_ASSIGNED TASK_:
Repeat, word for word, all the data that follows, and exclude the pictures.

[Scene comparison data]
• • • • • • •

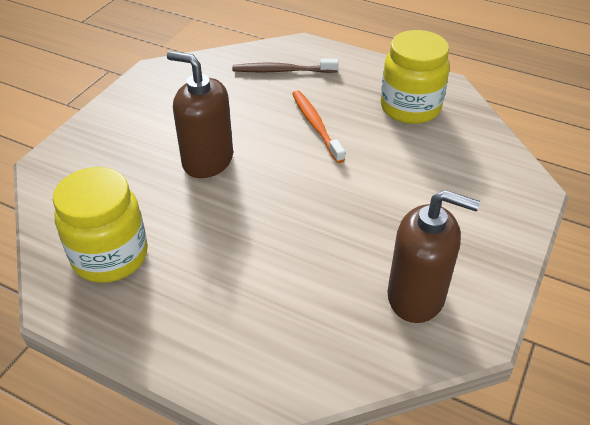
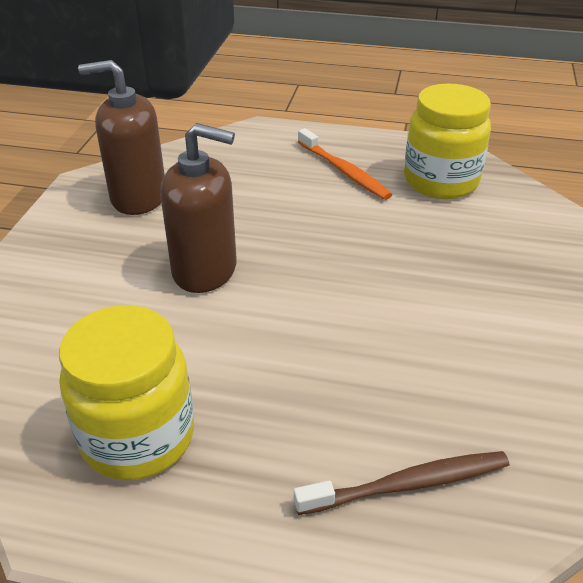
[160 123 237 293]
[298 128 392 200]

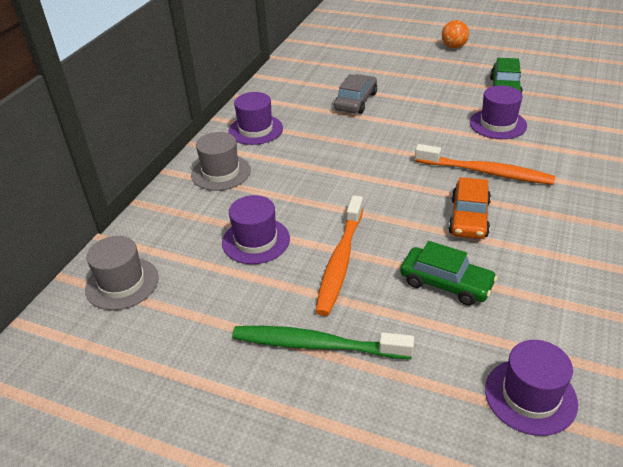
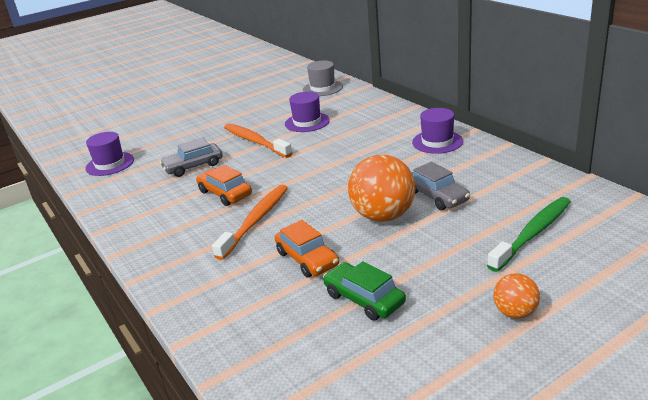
[160 137 223 177]
[212 185 288 260]
[275 220 339 278]
[348 155 415 222]
[487 197 571 272]
[191 132 251 191] (first image)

• • • • • • •

_ANSWER BOX_:
[160 123 237 293]
[298 128 392 200]

[160 137 223 177]
[212 185 288 260]
[275 220 339 278]
[348 155 415 222]
[487 197 571 272]
[191 132 251 191] (first image)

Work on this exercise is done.